PROBLEM TO SOLVE: With the pictures left out, write out the records verbatim.

PROVIDED INFORMATION:
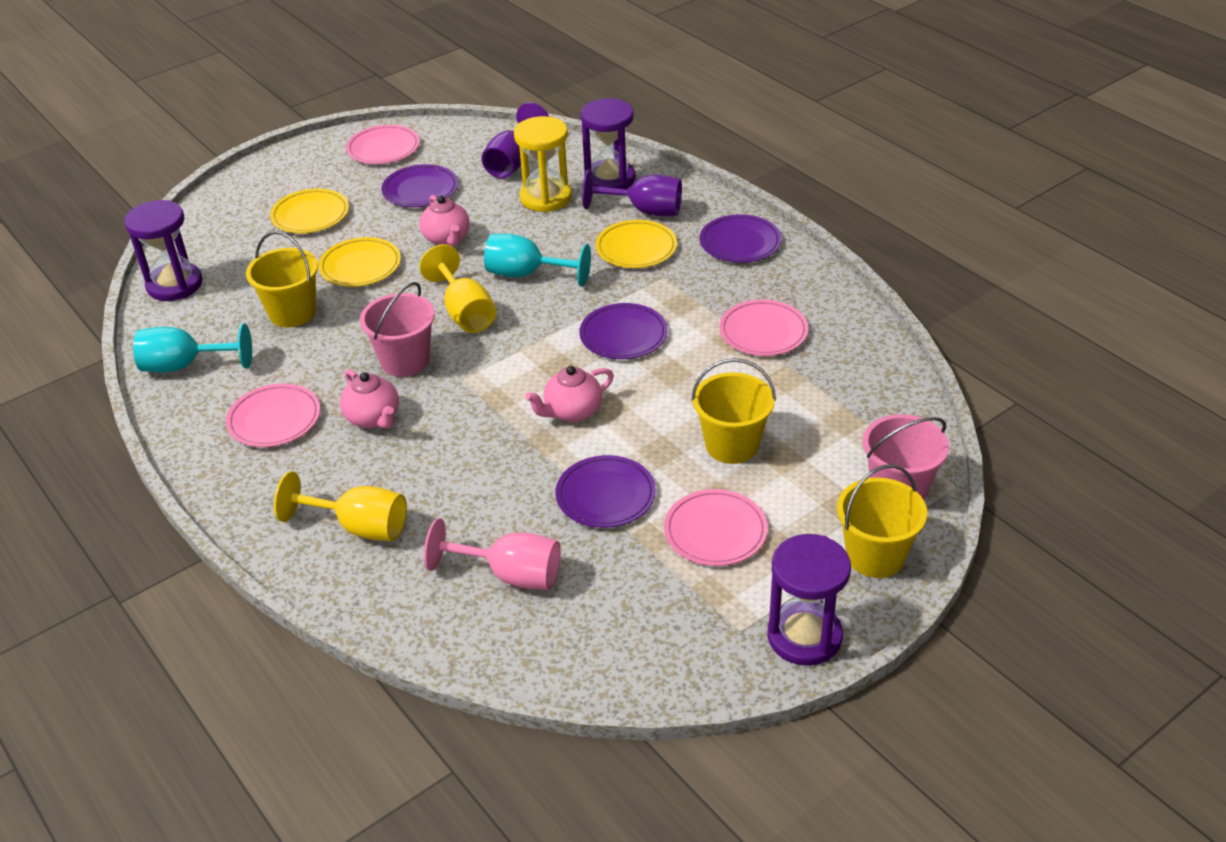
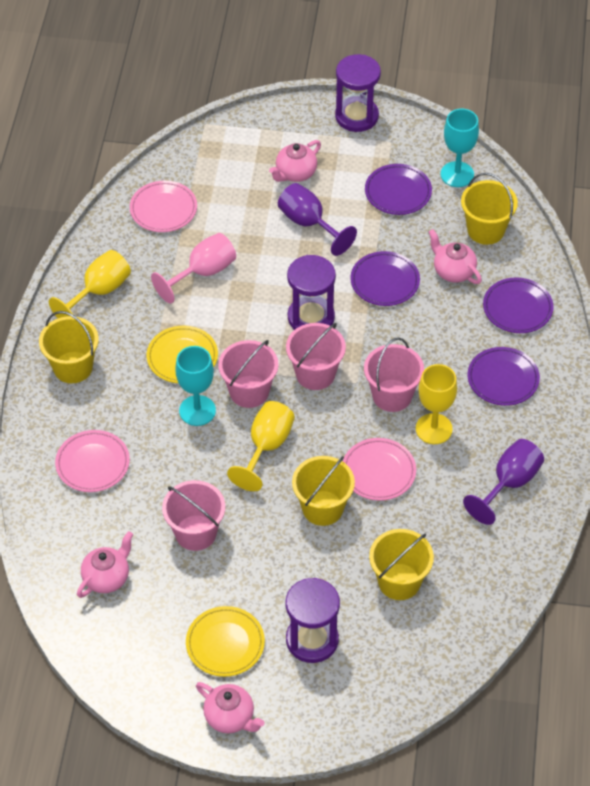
pink bucket: 2 -> 4
pink plate: 4 -> 3
pink teapot: 3 -> 4
yellow bucket: 3 -> 4
yellow goblet: 2 -> 3
yellow hourglass: 1 -> 0
yellow plate: 3 -> 2

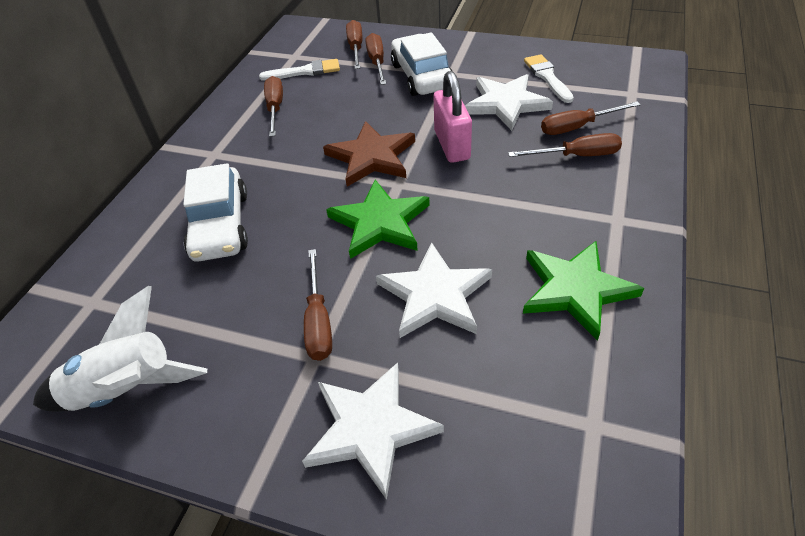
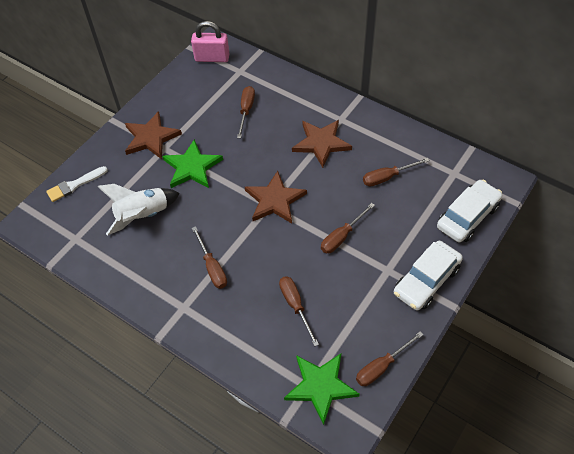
brown star: 1 -> 3
white brush: 2 -> 1
white star: 3 -> 0

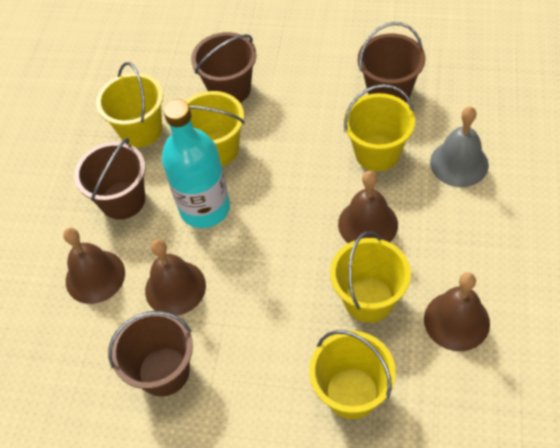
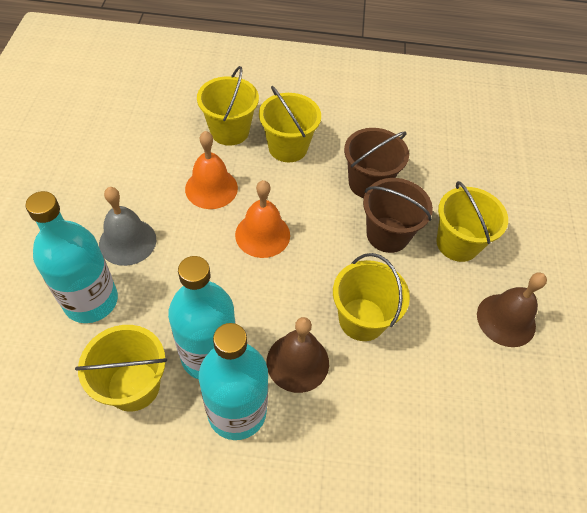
brown bell: 4 -> 2
brown bucket: 4 -> 2
orange bell: 0 -> 2
turquoise bottle: 1 -> 3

RESPONSE AREA:
pink bucket: 2 -> 4
pink plate: 4 -> 3
pink teapot: 3 -> 4
yellow bucket: 3 -> 4
yellow goblet: 2 -> 3
yellow hourglass: 1 -> 0
yellow plate: 3 -> 2

brown star: 1 -> 3
white brush: 2 -> 1
white star: 3 -> 0

brown bell: 4 -> 2
brown bucket: 4 -> 2
orange bell: 0 -> 2
turquoise bottle: 1 -> 3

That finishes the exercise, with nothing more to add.